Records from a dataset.
-- START --

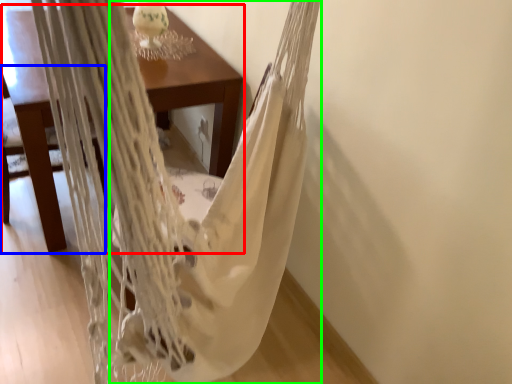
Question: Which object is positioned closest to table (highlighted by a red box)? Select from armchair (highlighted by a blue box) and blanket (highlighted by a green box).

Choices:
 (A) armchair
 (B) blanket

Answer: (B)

-- END --
-- START --

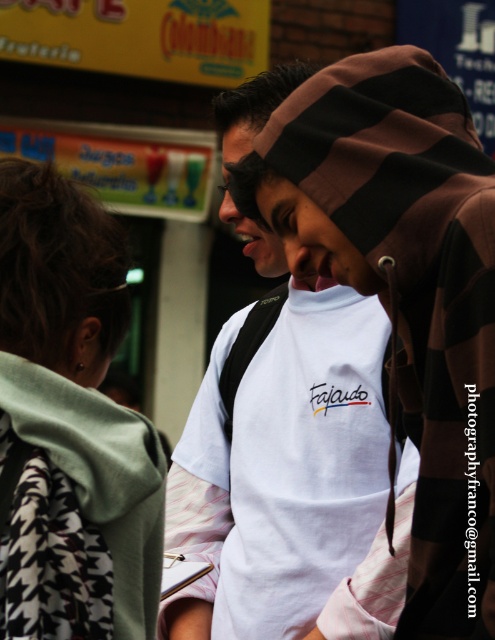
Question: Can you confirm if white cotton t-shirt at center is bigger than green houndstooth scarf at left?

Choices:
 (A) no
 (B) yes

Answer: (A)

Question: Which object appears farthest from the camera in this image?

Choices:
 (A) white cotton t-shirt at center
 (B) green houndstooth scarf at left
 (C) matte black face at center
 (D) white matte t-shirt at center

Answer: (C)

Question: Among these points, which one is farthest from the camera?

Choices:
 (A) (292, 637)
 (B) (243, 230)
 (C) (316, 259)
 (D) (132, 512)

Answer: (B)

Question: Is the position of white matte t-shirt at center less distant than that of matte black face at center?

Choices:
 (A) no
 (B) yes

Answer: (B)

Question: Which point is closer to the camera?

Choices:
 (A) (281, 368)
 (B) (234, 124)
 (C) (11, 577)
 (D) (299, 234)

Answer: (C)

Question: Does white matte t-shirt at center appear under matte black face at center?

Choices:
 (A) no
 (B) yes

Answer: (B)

-- END --

TASK DIRECTIONS. Give the lines of the entries above as a JSON list of strings, one string per line, starting with the line that contains "Question: Which object is" and going on through the line that contains "(B) blanket". Leave out blank lines.

FINISHED TASK.
[
  "Question: Which object is positioned closest to table (highlighted by a red box)? Select from armchair (highlighted by a blue box) and blanket (highlighted by a green box).",
  "Choices:",
  " (A) armchair",
  " (B) blanket"
]